Repeat each line, word for word, from the one containing "(770, 575) = (186, 416): turquoise" through the last line of the entries, and include no other output.

#### Available data

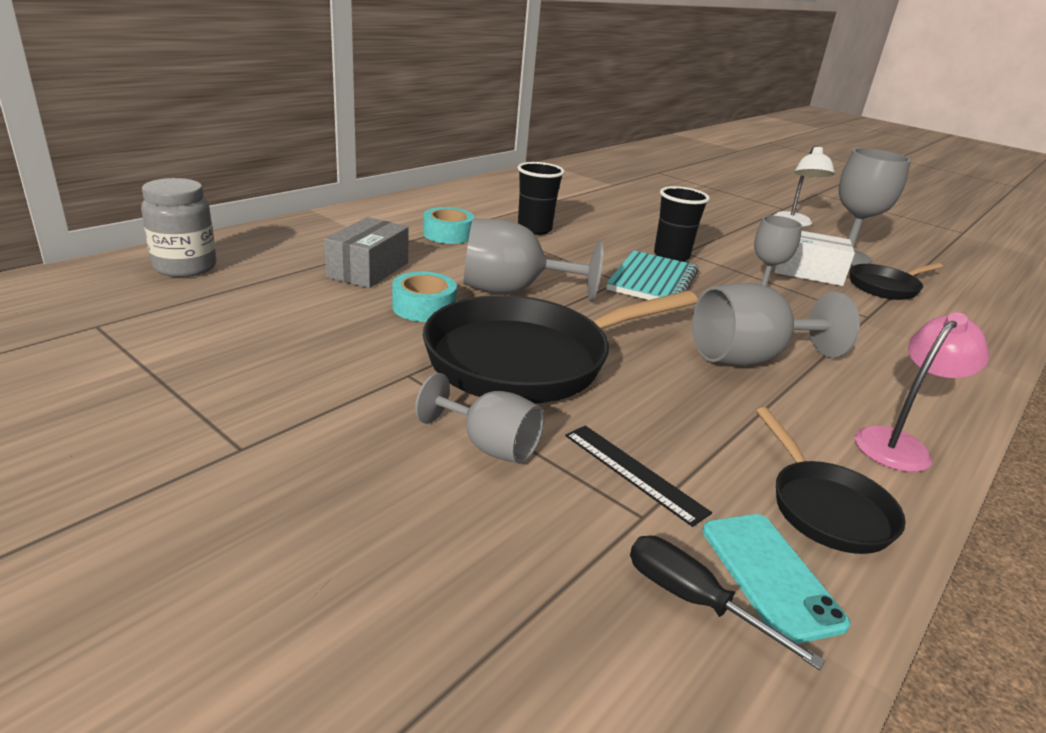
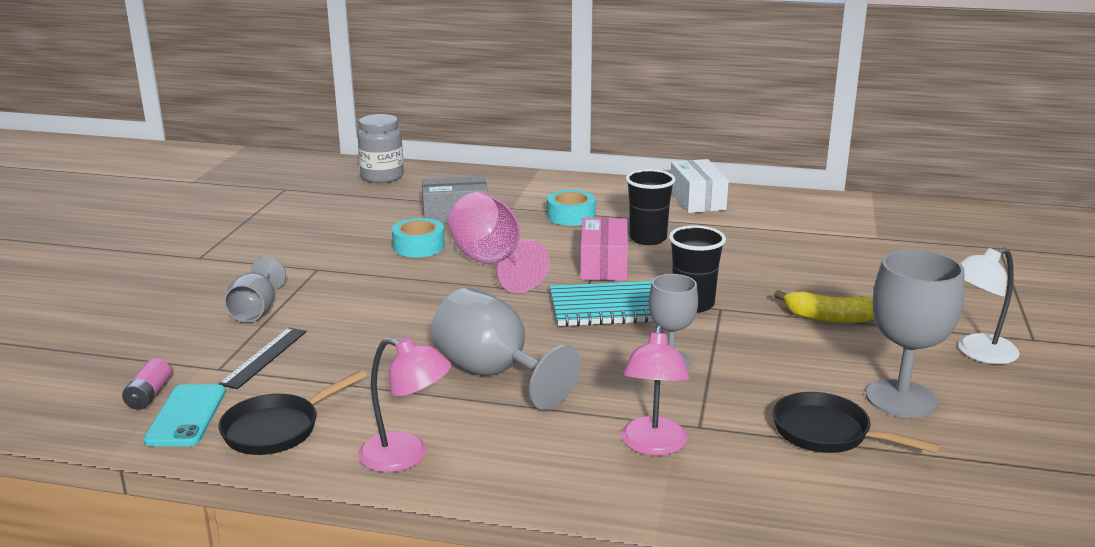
camera: 65 degrees right, 5 degrees down
(513, 291) = (492, 264): grey goblet -> pink goblet
(528, 359) = (380, 295): black pan -> none
(568, 257) = (603, 265): none -> pink box
(693, 600) = (149, 395): black screwdriver -> pink battery
(724, 233) = (829, 318): none -> yellow banana
(770, 575) = (186, 416): turquoise phone -> turquoise phone turned 45 degrees counterclockwise
(807, 272) = (785, 379): white box -> white box (697, 200)
(895, 339) = (653, 446): none -> pink lamp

########

Answer section:
(770, 575) = (186, 416): turquoise phone -> turquoise phone turned 45 degrees counterclockwise
(807, 272) = (785, 379): white box -> white box (697, 200)
(895, 339) = (653, 446): none -> pink lamp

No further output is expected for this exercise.